● **TASK DIRECTIONS**:
Lines before the one containing "purple line at" are not wanted; restate the rest below word for word, through the last line, but drop any pictures.

= = = = = = =

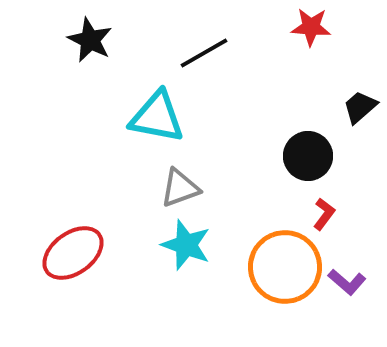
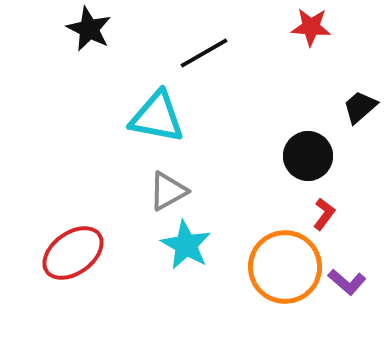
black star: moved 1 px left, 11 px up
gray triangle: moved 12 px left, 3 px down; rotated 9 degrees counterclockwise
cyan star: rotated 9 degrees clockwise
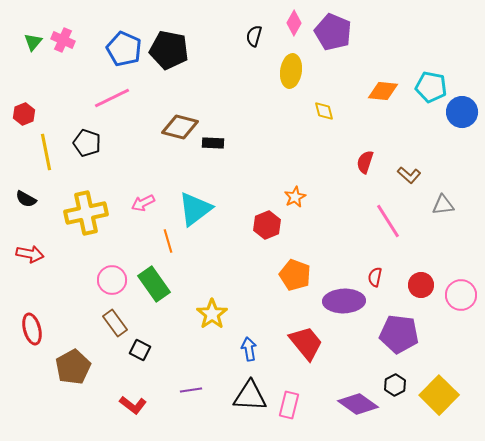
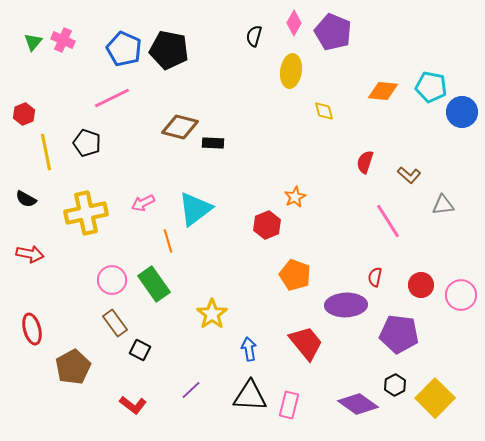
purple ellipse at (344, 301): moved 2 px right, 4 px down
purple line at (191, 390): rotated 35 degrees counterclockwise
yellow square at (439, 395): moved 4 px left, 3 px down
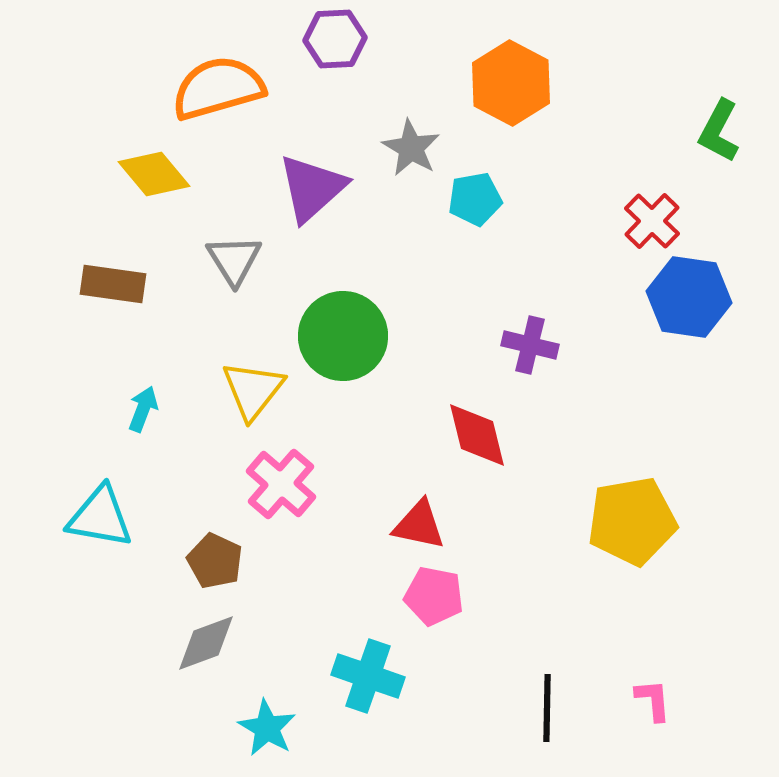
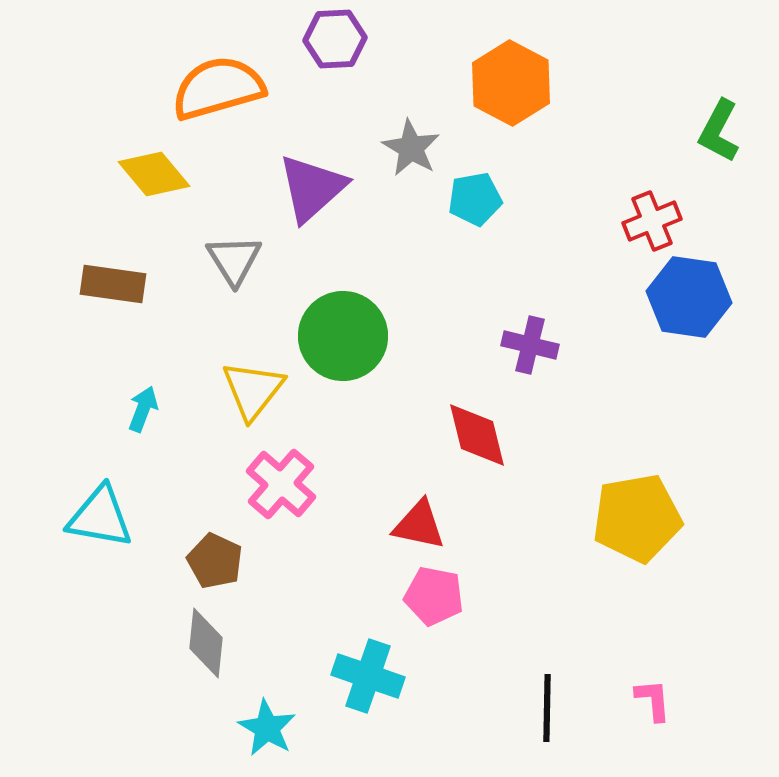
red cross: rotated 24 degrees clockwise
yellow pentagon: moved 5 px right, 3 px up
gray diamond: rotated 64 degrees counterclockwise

= = = = = = =

● **SOLUTION TO THIS EXERCISE**:
purple line at (191, 390): rotated 35 degrees counterclockwise
yellow square at (439, 395): moved 4 px left, 3 px down
red cross: rotated 24 degrees clockwise
yellow pentagon: moved 5 px right, 3 px up
gray diamond: rotated 64 degrees counterclockwise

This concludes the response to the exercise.